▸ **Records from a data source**
□ □ □ □
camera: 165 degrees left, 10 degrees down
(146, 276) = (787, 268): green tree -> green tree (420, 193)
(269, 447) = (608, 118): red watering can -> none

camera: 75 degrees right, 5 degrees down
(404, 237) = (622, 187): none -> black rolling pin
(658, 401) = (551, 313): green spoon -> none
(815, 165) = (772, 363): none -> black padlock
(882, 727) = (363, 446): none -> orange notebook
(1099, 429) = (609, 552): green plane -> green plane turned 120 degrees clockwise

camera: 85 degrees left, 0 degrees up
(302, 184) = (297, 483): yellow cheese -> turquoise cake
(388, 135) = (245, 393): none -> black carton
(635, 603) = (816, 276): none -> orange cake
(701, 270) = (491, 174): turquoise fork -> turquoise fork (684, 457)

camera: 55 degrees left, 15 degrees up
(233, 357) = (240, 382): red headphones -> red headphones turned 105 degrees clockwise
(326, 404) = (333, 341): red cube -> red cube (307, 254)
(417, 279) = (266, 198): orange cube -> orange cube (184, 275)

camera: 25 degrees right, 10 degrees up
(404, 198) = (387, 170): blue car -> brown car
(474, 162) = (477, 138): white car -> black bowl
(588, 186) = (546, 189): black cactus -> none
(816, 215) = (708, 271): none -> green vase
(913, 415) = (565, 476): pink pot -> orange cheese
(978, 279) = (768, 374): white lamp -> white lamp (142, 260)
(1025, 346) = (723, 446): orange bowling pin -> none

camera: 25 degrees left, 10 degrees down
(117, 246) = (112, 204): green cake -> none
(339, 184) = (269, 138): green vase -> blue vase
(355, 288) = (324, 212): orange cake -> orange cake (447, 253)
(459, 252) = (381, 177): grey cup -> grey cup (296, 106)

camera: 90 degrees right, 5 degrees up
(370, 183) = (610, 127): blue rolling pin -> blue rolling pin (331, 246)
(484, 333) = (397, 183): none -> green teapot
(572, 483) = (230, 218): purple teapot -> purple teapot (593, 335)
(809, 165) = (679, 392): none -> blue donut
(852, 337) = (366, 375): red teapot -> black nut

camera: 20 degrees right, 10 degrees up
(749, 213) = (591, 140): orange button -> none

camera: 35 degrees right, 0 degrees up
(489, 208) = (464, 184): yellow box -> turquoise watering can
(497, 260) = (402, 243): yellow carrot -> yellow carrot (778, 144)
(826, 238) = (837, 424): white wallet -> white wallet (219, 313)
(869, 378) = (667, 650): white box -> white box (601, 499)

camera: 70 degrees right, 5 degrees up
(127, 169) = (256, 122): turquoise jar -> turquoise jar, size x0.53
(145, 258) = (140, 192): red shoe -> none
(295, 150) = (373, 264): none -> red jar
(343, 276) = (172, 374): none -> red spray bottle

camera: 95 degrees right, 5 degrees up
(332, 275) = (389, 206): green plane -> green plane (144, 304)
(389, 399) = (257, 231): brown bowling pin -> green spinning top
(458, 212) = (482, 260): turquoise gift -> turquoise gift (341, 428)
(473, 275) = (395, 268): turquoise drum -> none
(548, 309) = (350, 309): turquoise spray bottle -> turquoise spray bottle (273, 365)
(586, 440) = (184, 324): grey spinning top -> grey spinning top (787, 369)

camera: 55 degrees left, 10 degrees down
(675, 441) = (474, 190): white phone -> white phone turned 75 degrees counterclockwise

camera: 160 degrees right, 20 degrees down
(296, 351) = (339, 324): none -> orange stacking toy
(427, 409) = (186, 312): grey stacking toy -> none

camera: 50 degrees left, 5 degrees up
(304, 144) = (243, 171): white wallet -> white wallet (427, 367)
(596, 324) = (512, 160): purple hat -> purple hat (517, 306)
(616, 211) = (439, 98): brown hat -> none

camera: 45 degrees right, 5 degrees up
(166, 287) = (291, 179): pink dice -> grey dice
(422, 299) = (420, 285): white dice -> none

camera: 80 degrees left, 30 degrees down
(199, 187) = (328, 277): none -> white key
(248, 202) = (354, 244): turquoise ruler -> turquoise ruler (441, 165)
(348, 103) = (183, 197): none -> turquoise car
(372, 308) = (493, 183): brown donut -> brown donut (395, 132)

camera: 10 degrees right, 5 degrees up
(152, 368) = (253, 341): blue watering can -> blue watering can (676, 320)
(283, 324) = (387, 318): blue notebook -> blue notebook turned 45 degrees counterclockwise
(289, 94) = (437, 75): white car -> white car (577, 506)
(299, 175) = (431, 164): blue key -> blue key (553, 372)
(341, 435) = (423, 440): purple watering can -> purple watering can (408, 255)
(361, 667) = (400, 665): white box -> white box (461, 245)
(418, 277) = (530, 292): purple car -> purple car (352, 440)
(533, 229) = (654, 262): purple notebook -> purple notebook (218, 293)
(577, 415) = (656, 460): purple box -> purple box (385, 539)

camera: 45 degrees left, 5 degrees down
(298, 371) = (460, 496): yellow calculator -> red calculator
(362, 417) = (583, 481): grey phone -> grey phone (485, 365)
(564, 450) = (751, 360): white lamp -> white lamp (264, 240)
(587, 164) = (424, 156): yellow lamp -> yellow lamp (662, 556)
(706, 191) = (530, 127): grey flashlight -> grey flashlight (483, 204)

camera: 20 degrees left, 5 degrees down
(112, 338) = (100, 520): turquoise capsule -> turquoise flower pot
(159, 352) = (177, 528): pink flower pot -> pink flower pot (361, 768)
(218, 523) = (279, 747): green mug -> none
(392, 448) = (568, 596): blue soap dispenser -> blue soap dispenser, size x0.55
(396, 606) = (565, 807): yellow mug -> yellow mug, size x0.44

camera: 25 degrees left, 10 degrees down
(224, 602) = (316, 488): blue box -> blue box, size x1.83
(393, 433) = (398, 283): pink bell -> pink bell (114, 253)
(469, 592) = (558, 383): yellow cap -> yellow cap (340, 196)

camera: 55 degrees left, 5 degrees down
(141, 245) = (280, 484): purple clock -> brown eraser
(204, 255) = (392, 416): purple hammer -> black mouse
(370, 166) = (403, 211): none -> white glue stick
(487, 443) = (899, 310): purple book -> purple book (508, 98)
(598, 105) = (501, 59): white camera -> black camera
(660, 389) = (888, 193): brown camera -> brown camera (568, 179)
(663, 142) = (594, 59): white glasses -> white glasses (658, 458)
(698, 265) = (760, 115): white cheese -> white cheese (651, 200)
□ □ □ □
▸ **YOUR OBJECTIVE**
Your task is to copy each line of the entries that includes the word "turned".

▸ **RESULT**
(1099, 429) = (609, 552): green plane -> green plane turned 120 degrees clockwise
(233, 357) = (240, 382): red headphones -> red headphones turned 105 degrees clockwise
(675, 441) = (474, 190): white phone -> white phone turned 75 degrees counterclockwise
(283, 324) = (387, 318): blue notebook -> blue notebook turned 45 degrees counterclockwise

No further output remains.